═══ Исходный материал ═══

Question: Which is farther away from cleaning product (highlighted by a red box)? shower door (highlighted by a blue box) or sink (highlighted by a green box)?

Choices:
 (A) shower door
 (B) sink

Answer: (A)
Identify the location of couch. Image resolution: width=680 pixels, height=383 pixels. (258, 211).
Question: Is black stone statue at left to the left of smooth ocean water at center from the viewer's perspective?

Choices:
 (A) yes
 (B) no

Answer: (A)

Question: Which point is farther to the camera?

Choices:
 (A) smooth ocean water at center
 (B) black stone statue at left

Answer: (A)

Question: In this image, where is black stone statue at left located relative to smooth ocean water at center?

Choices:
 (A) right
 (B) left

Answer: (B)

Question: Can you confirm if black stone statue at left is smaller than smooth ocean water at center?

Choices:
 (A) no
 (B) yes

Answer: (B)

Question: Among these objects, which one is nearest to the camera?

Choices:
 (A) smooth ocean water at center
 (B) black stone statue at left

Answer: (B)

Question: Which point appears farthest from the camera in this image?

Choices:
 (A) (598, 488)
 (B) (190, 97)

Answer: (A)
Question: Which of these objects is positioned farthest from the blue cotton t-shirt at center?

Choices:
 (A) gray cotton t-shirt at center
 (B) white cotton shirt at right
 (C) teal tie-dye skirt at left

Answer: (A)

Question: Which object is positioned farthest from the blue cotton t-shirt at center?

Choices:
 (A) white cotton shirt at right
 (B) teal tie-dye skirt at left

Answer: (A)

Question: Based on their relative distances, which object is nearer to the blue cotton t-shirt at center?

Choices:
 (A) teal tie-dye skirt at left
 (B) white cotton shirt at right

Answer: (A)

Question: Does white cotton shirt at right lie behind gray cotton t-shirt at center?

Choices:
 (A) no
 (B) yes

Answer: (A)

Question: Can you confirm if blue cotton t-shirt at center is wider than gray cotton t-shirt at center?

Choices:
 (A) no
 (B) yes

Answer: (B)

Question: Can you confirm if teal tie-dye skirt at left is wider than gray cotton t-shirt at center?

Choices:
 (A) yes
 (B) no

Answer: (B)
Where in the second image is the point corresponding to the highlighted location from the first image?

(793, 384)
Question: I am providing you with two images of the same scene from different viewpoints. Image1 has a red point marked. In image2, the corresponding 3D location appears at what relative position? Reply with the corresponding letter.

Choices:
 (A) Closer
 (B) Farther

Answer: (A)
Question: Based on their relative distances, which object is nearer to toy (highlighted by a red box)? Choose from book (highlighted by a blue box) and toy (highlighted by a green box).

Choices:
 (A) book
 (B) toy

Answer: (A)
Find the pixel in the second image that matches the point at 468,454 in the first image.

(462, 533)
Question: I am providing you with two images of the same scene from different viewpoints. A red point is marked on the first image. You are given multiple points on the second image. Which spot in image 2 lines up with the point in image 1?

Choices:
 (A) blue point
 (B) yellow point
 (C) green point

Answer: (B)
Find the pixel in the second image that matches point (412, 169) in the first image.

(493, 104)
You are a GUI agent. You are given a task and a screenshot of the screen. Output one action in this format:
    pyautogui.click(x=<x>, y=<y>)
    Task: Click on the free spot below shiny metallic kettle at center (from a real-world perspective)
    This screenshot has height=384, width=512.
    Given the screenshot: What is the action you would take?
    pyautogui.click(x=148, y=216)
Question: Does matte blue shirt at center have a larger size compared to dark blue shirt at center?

═══

Что нужно сделать:
Найдите в материале выше все строки, где есть слово «book», и перепишите их.

Ответ к заданию:
Question: Based on their relative distances, which object is nearer to toy (highlighted by a red box)? Choose from book (highlighted by a blue box) and toy (highlighted by a green box).
 (A) book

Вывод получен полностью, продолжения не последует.